Assignment: Only lines holding "degrees" are needed; copy each of them from the data below.

Excerpted records:
___
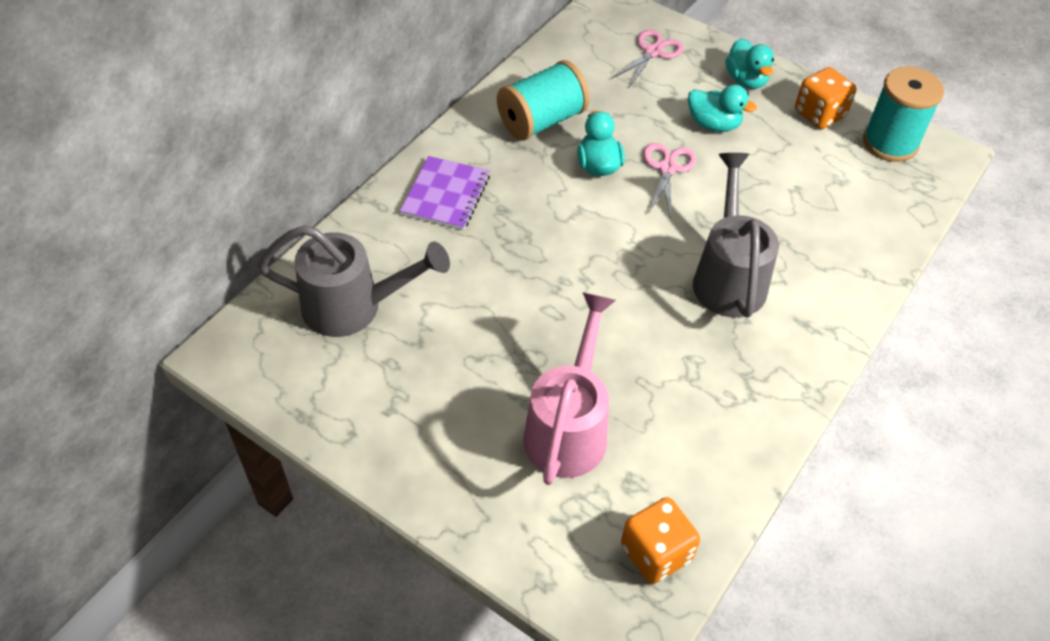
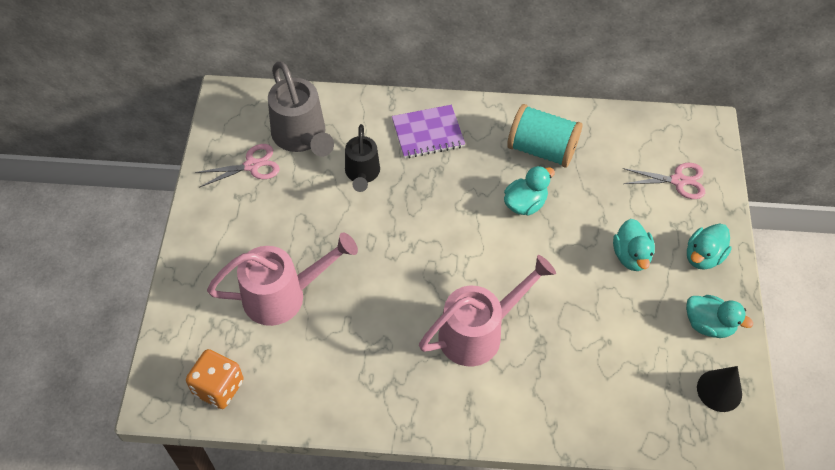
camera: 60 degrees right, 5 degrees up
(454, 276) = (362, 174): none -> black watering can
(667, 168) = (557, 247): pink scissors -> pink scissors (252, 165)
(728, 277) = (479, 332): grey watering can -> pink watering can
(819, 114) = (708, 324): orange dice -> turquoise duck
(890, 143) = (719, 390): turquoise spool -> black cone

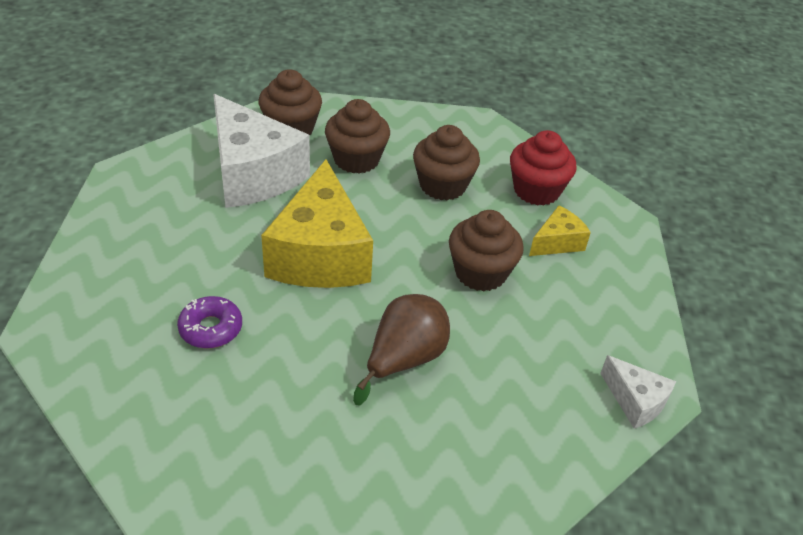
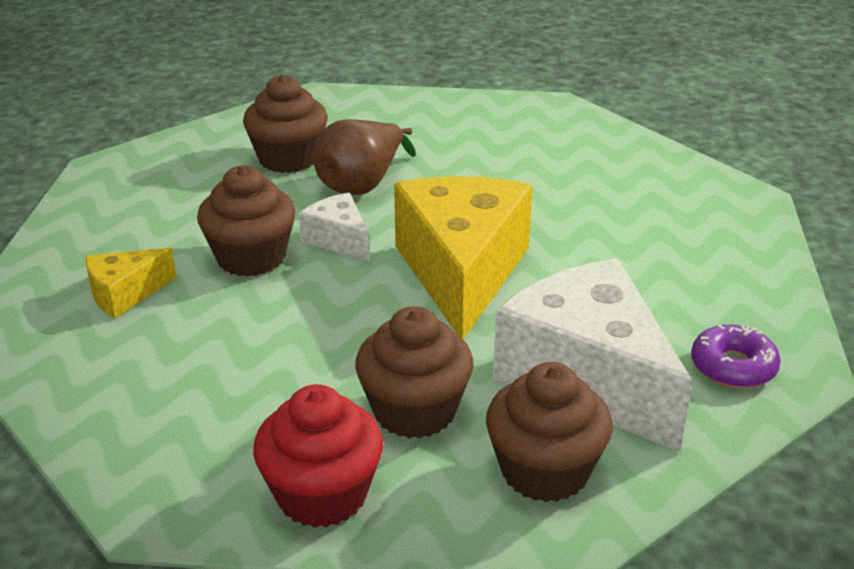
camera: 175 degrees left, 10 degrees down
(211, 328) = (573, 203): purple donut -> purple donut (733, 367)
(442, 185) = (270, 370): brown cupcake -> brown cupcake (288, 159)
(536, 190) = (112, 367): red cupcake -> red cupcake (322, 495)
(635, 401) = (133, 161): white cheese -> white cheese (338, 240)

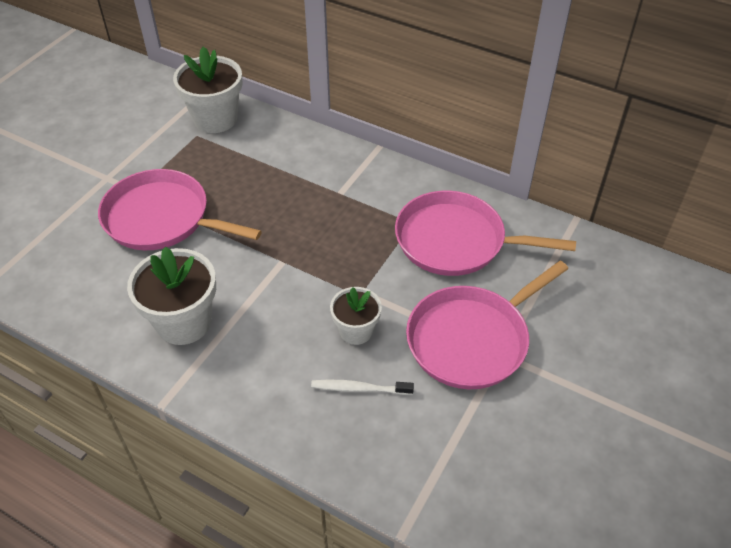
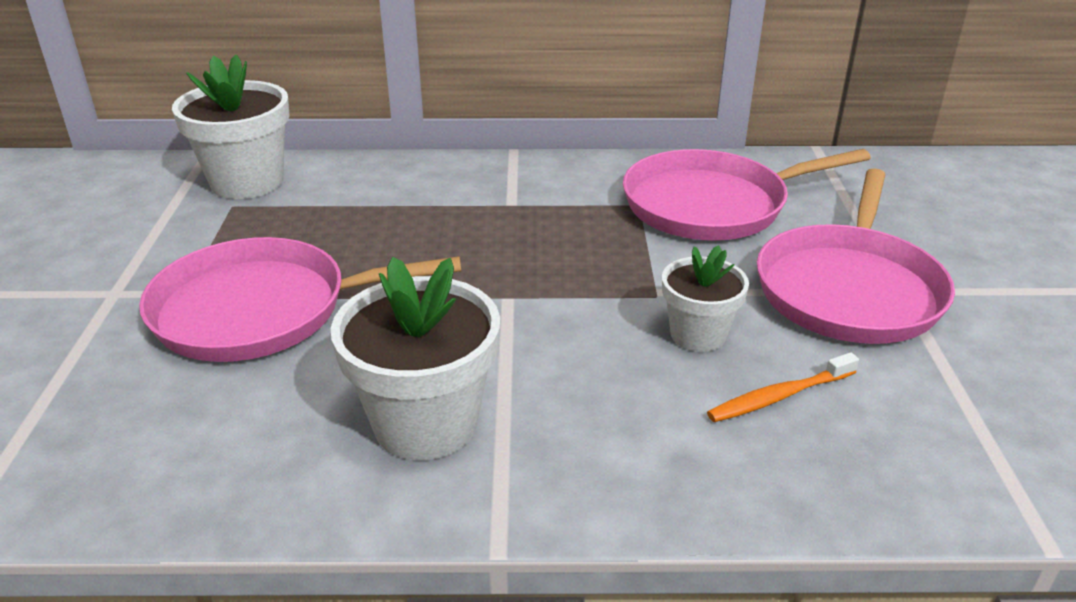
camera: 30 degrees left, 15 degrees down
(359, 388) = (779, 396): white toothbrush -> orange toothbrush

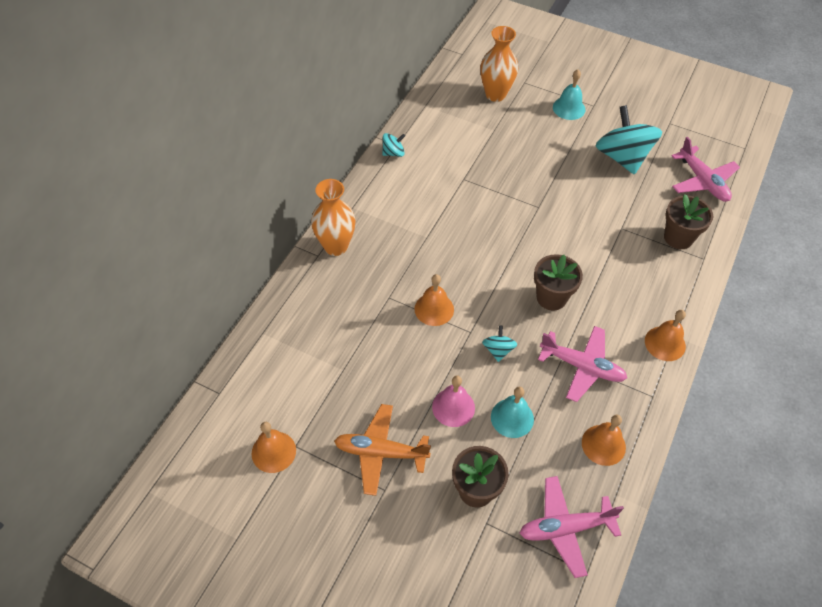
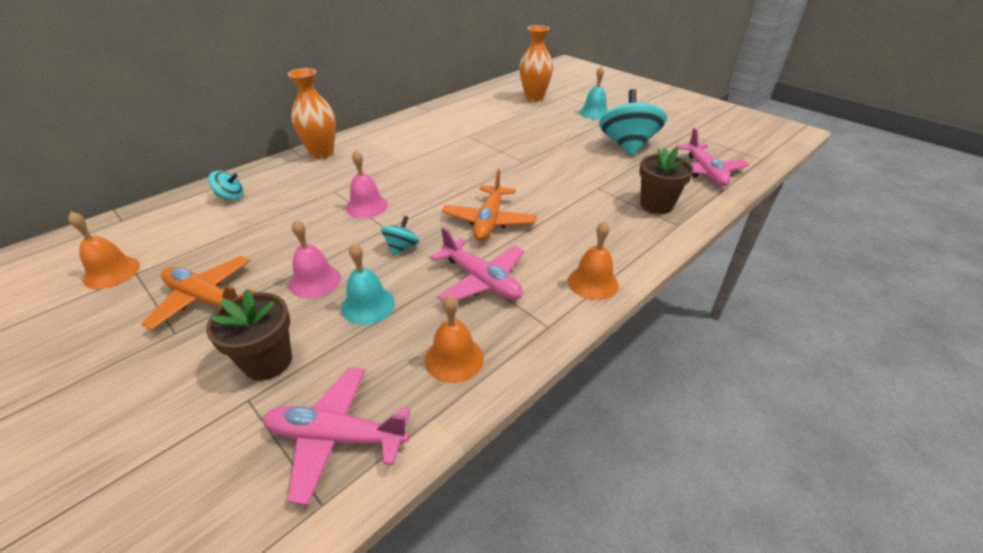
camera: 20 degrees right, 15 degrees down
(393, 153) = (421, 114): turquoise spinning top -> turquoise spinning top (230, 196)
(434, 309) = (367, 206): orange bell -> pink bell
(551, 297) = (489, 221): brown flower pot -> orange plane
___
Result below:
camera: 60 degrees right, 5 degrees up
camera: 175 degrees left, 10 degrees down
camera: 30 degrees left, 15 degrees down
camera: 20 degrees right, 15 degrees down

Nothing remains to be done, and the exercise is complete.